Records to use:
------------------------------------

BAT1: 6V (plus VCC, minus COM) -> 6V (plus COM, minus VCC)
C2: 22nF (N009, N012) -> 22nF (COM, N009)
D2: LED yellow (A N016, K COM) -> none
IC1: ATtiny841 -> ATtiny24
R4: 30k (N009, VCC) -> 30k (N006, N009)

------------------------------------

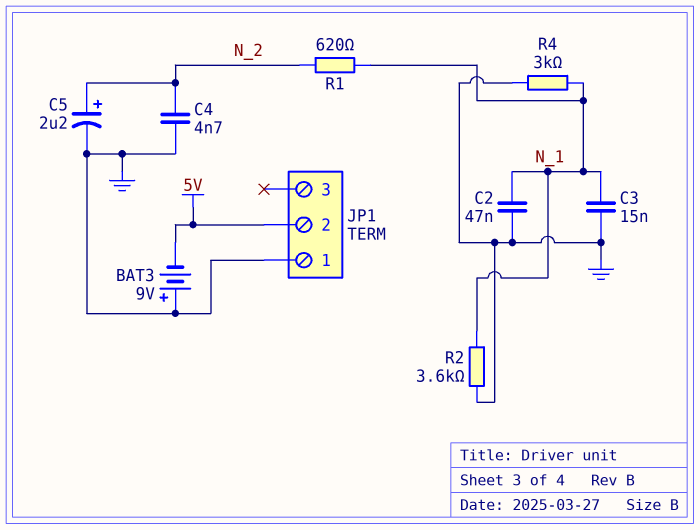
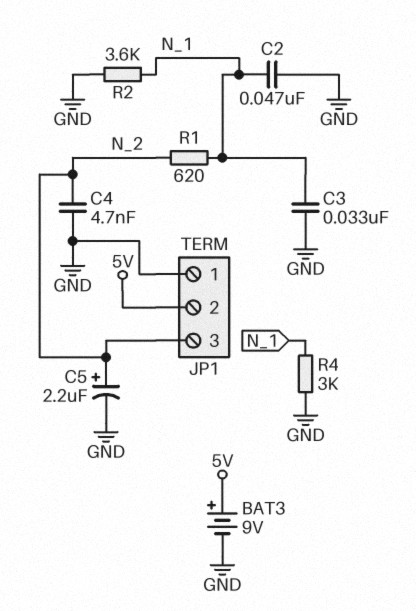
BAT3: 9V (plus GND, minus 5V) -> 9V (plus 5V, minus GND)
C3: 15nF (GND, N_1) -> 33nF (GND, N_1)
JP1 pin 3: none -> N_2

------------------------------------

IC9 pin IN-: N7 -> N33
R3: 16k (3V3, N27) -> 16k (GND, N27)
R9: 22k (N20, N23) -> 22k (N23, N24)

------------------------------------

Goal of the exercise:
Set down, from the entries above, exactly the lines from the one with "IC1: ATtiny841 -> ATtiny24" up to and including the one with "R4: 30k (N009, VCC) -> 30k (N006, N009)", and no other lines.

Solved problem:
IC1: ATtiny841 -> ATtiny24
R4: 30k (N009, VCC) -> 30k (N006, N009)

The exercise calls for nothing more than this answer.